*Required work*
Transcribe each record exactly; skip any picture.

*Given records*
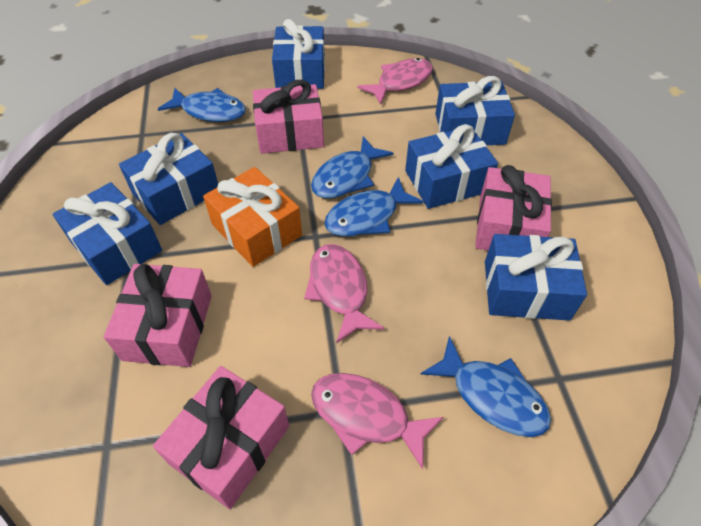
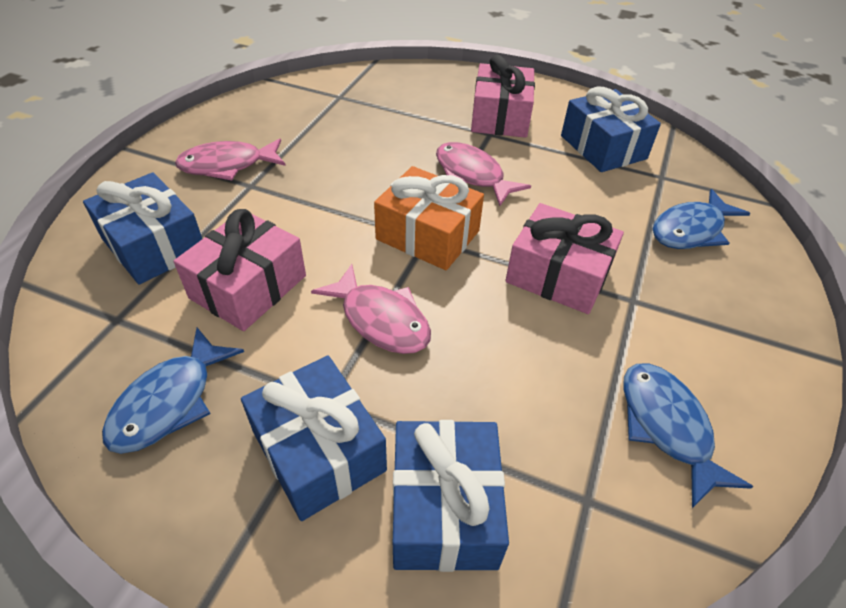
blue fish: 4 -> 3
blue gift: 6 -> 4
pink gift: 4 -> 3

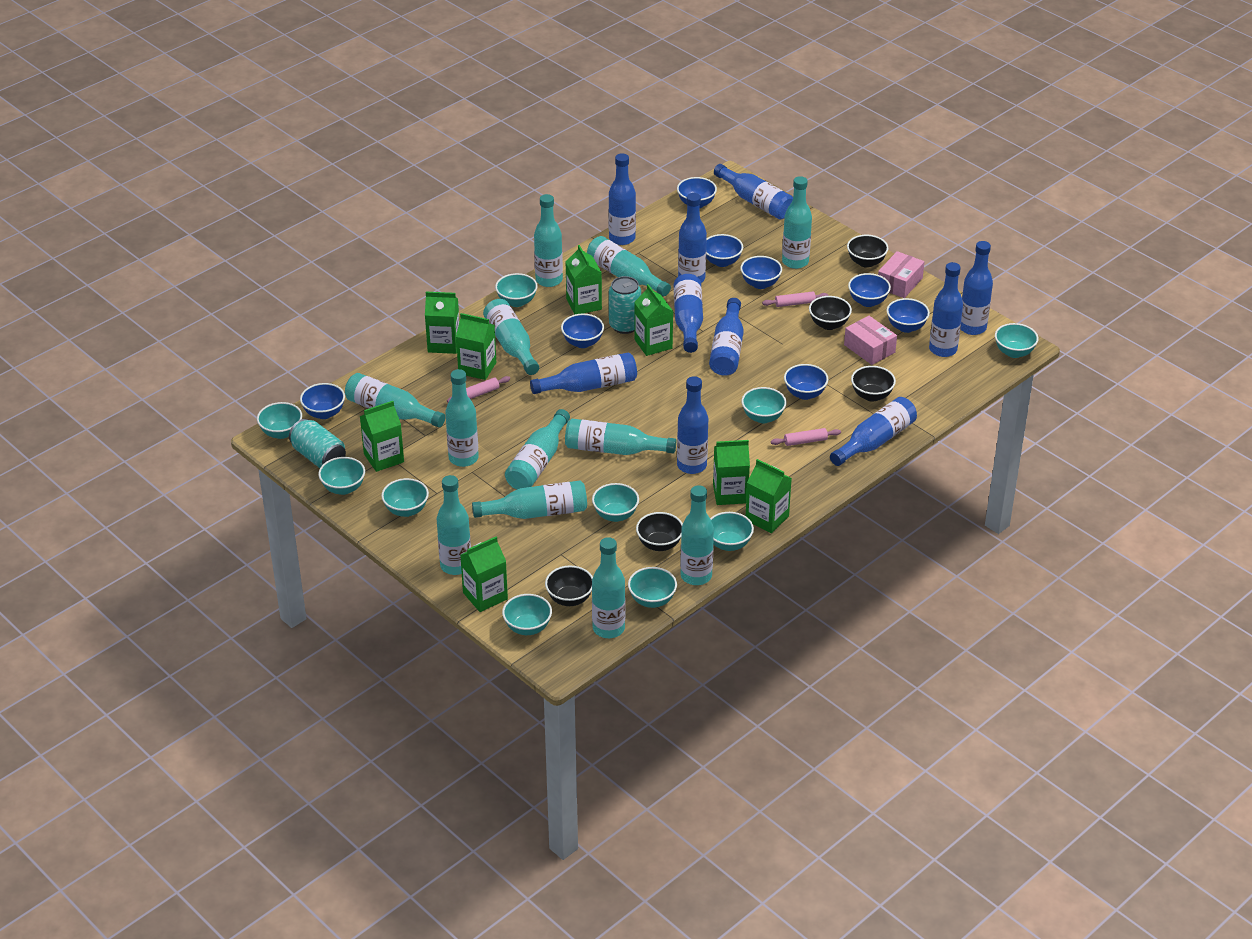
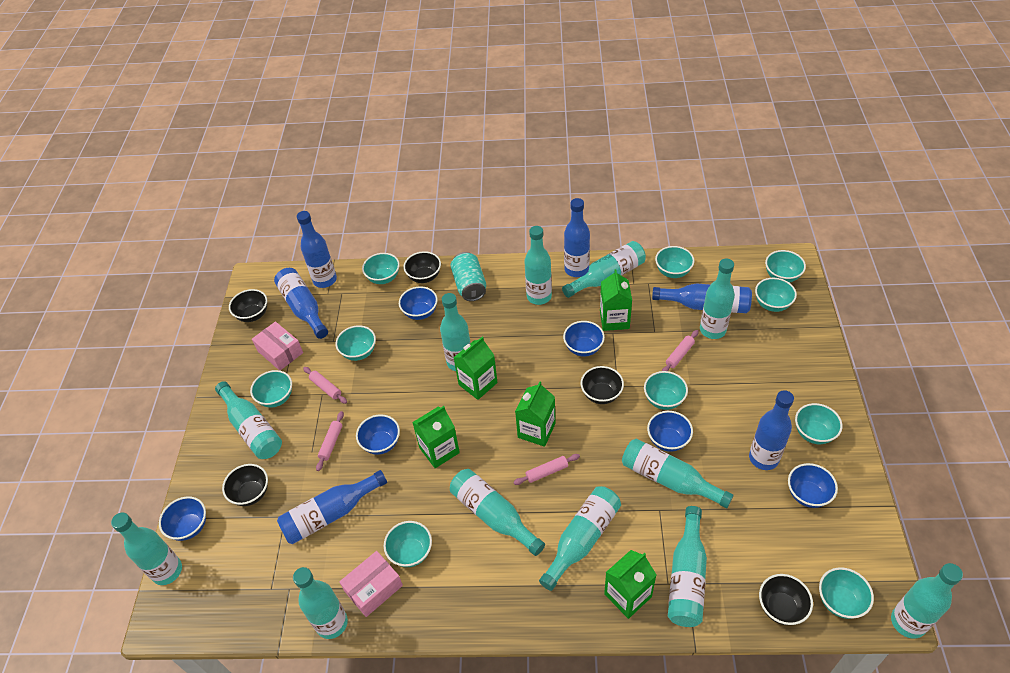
blue bottle: 10 -> 6
blue bowl: 8 -> 6
green carton: 8 -> 5
pink rolling pin: 3 -> 4
turquoise can: 2 -> 1

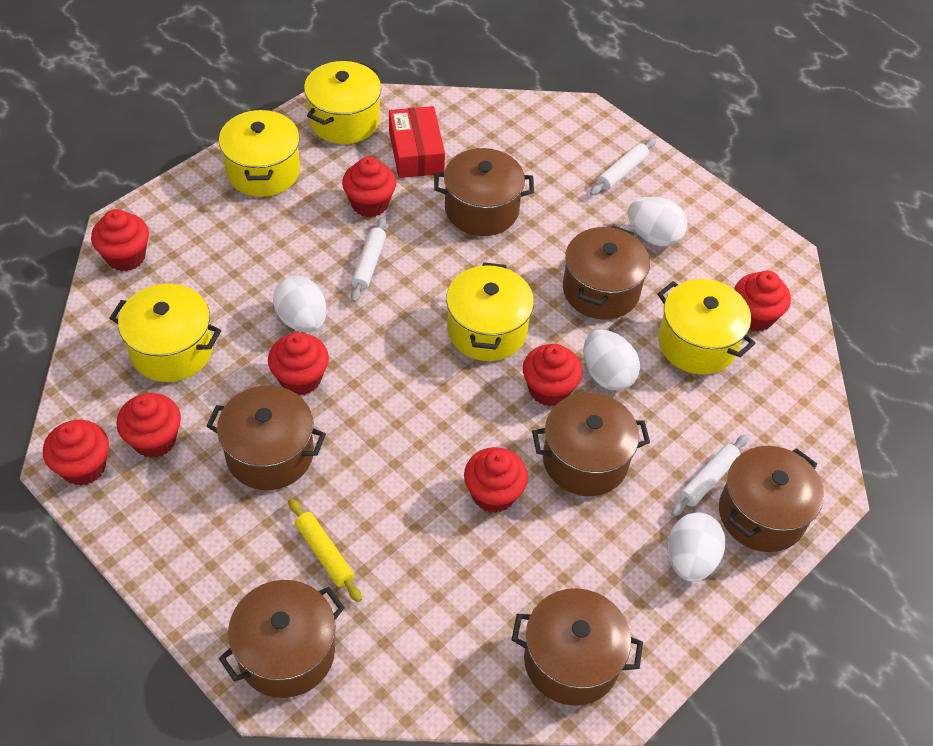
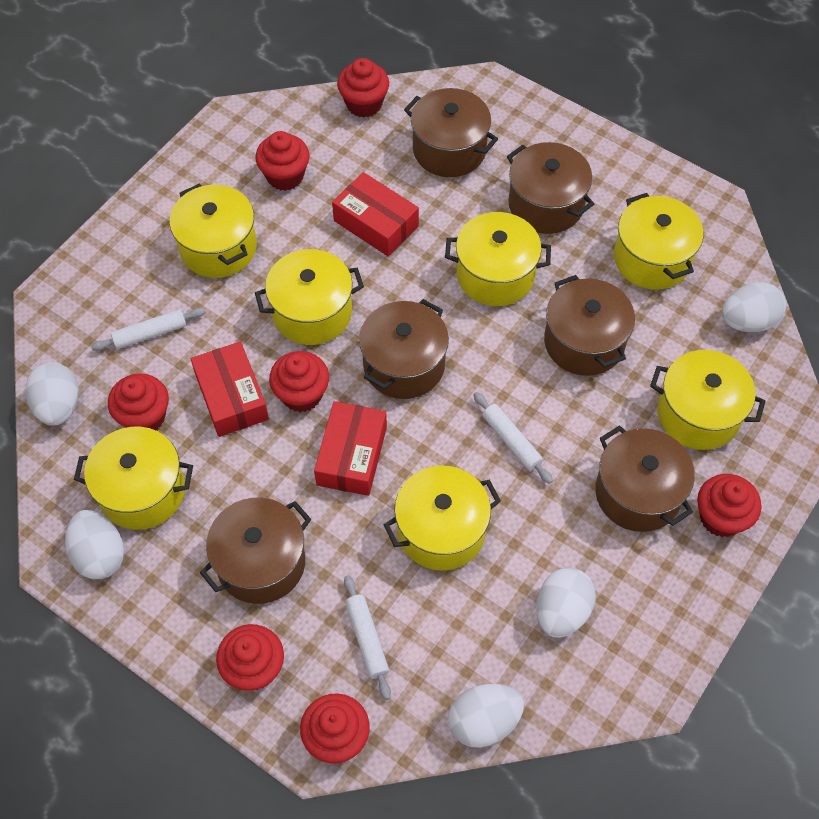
brown pot: 7 -> 6
red box: 1 -> 3
red cupcake: 8 -> 7
white egg: 4 -> 5
yellow pot: 5 -> 7
yellow rolling pin: 1 -> 0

*Solution for this problem*
blue fish: 4 -> 3
blue gift: 6 -> 4
pink gift: 4 -> 3

blue bottle: 10 -> 6
blue bowl: 8 -> 6
green carton: 8 -> 5
pink rolling pin: 3 -> 4
turquoise can: 2 -> 1

brown pot: 7 -> 6
red box: 1 -> 3
red cupcake: 8 -> 7
white egg: 4 -> 5
yellow pot: 5 -> 7
yellow rolling pin: 1 -> 0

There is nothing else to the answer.